- _INSTRUCTIONS TO FOLLOW_:
Please work out how many lines below contain the word "none", and reply with only that number.

- _MATERIAL PROVIDED_:
|---|

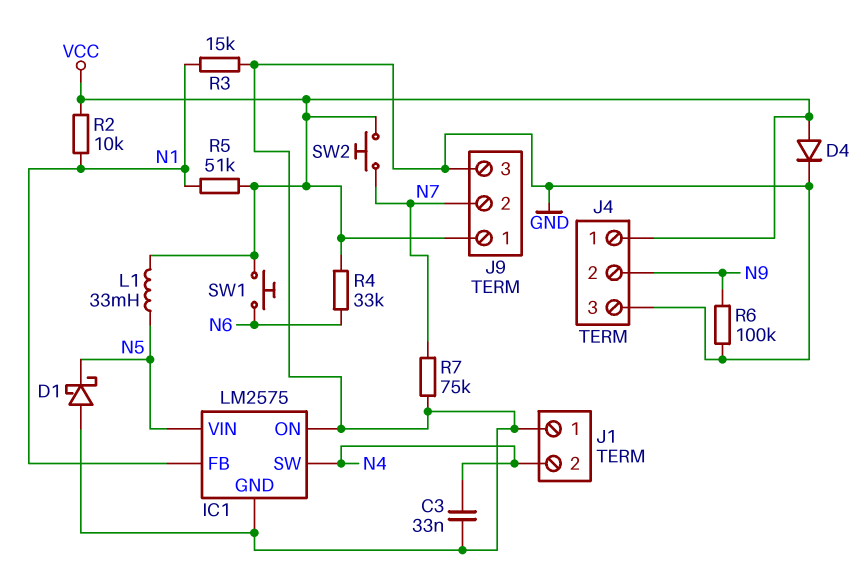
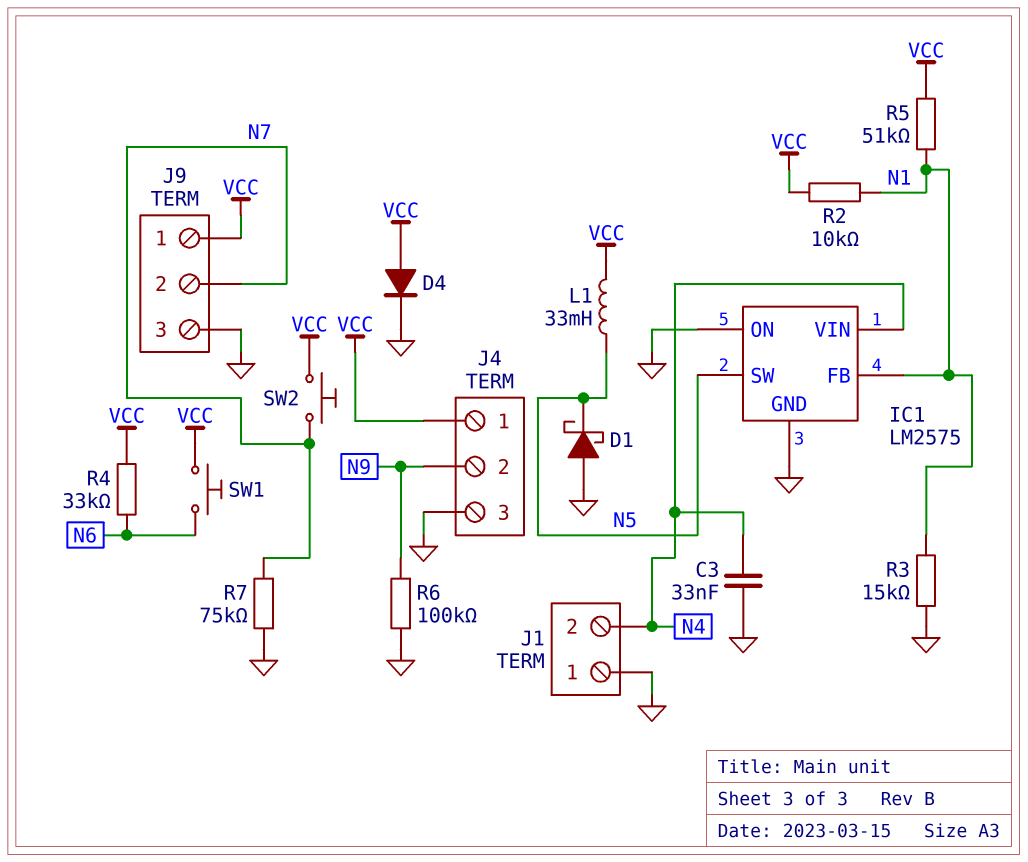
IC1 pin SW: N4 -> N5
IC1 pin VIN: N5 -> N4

|---|

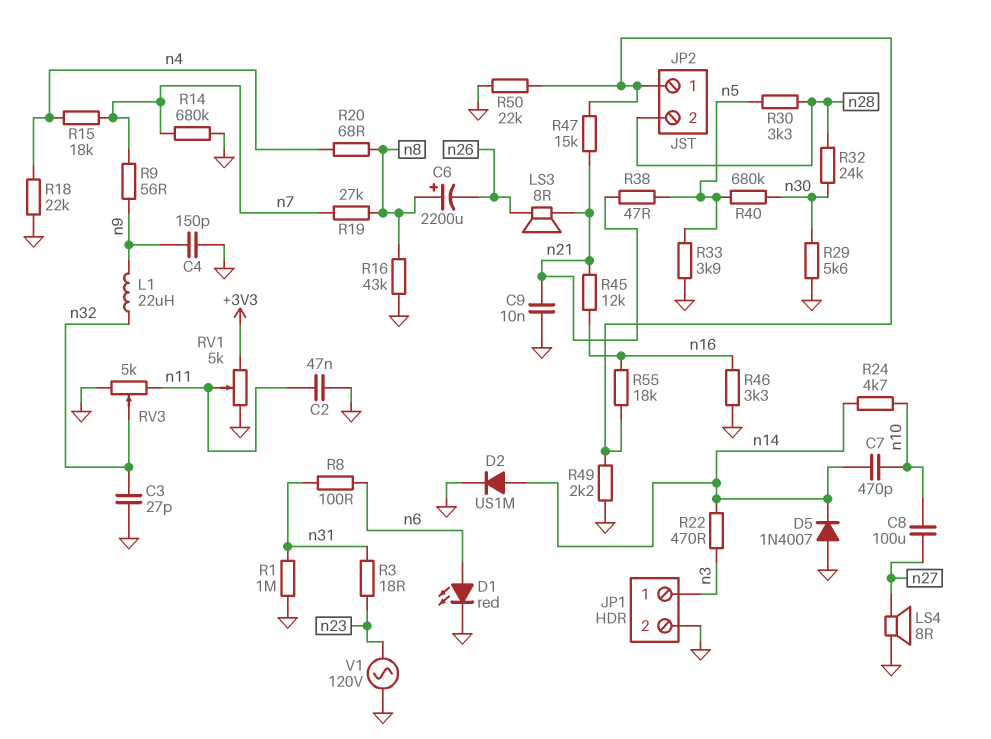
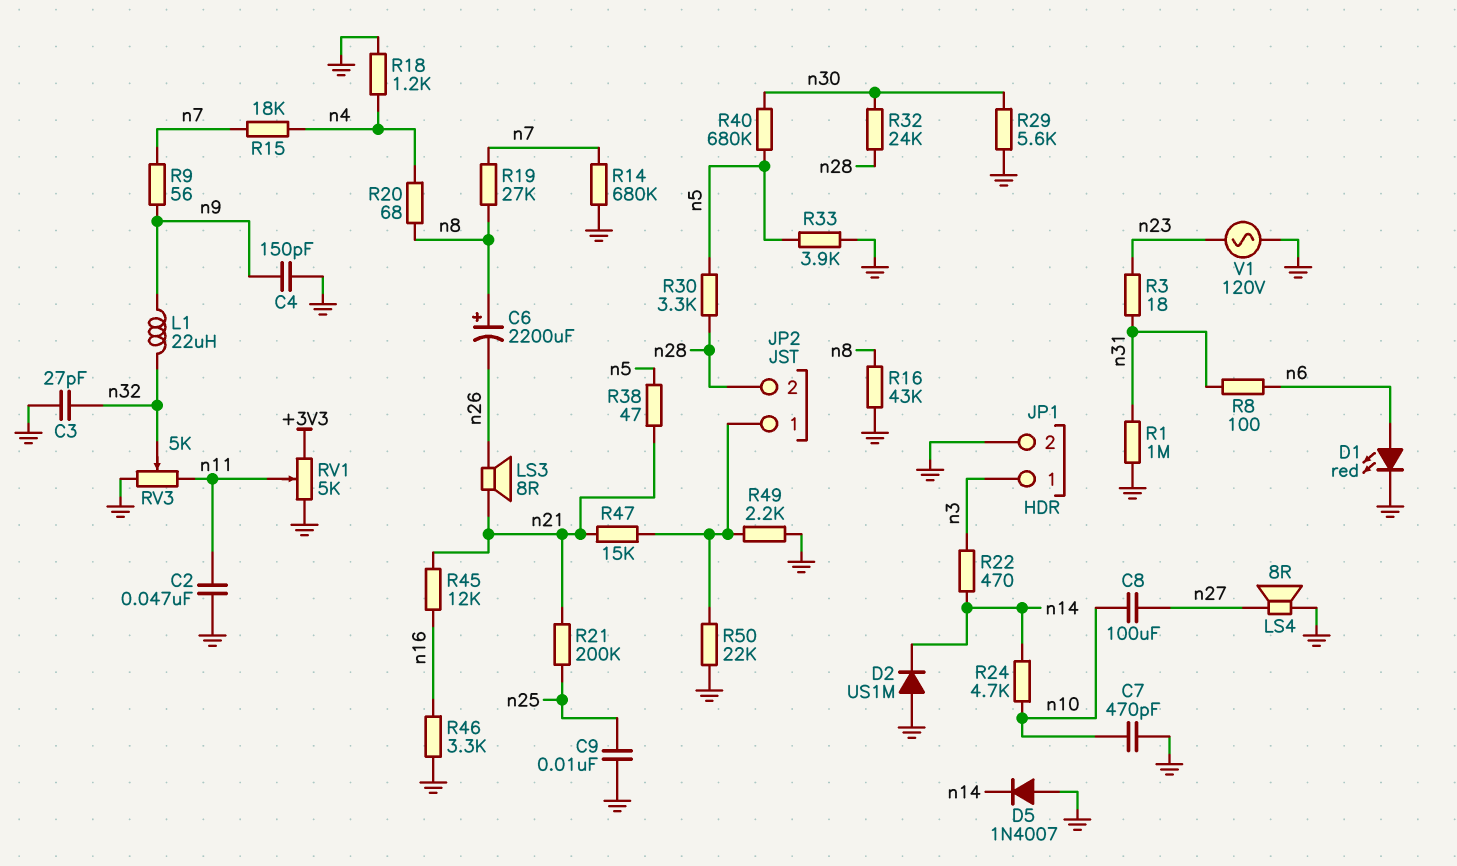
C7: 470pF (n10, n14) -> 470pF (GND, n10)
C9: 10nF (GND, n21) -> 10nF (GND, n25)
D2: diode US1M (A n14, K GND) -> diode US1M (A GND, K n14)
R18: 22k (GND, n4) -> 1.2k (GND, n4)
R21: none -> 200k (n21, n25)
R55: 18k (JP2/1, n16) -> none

|---|

- _ANSWER FOR THIS EXERCISE_:
2